Object tracking records:
********************

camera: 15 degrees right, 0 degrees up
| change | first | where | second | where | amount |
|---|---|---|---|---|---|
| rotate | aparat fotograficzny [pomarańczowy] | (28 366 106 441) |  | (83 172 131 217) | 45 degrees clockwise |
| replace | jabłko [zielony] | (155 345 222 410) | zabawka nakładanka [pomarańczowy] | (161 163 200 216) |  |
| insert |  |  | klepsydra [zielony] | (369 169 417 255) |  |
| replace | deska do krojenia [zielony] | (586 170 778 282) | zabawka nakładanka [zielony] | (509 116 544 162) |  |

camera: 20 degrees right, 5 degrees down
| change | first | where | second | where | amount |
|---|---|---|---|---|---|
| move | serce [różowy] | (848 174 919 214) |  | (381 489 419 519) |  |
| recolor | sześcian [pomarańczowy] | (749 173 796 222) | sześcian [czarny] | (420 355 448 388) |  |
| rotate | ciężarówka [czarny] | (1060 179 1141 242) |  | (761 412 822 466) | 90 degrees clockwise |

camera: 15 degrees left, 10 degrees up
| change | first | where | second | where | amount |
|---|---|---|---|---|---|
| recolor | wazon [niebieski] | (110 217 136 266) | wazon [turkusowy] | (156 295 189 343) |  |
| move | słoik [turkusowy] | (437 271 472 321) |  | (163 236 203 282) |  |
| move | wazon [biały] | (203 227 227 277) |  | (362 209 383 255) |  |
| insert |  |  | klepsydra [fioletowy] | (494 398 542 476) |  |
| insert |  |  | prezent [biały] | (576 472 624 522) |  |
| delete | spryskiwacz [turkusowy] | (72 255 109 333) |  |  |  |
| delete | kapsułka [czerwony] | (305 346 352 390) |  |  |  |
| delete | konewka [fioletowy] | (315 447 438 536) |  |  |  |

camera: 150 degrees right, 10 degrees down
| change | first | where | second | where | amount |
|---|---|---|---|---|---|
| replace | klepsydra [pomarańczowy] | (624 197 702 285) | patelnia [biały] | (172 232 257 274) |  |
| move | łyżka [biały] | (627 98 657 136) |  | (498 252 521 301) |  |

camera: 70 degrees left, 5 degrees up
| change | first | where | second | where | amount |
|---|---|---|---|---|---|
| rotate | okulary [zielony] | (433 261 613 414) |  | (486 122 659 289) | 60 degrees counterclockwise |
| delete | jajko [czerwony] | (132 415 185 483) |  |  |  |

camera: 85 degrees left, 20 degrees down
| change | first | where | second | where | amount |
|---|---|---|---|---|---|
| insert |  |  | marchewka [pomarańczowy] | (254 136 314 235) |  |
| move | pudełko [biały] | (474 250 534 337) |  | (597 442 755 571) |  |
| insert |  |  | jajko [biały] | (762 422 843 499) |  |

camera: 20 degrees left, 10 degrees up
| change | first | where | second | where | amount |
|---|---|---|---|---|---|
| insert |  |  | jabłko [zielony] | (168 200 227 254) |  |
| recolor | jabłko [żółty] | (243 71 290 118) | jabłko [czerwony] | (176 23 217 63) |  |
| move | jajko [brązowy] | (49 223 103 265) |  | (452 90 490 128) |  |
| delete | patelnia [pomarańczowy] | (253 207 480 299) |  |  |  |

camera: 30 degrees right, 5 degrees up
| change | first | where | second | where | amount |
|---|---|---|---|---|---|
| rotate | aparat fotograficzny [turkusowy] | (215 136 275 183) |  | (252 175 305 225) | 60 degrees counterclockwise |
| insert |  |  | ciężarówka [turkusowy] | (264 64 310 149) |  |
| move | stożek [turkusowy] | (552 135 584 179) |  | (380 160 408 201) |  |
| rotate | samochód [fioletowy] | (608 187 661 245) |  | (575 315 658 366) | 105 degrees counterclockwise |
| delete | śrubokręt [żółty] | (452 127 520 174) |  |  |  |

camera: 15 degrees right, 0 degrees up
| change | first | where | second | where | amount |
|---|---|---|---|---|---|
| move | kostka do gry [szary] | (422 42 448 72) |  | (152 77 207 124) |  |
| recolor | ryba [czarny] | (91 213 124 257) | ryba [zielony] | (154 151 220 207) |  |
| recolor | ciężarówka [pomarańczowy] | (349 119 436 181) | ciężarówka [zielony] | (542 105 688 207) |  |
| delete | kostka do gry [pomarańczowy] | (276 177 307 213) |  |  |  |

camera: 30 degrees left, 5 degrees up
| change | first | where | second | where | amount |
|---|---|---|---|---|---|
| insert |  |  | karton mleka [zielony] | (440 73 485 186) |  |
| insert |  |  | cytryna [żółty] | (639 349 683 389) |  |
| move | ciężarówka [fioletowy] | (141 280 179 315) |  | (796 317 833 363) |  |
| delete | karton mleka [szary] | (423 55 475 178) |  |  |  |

********************

* [YOUR ASSIGNMENT]: In the entries above, restate word for word the lines between the one holding "replace | jabłko" and the one holding "klepsydra [zielony] |", inclusive, and nothing besides.

* [TASK RESULT]:
| replace | jabłko [zielony] | (155 345 222 410) | zabawka nakładanka [pomarańczowy] | (161 163 200 216) |  |
| insert |  |  | klepsydra [zielony] | (369 169 417 255) |  |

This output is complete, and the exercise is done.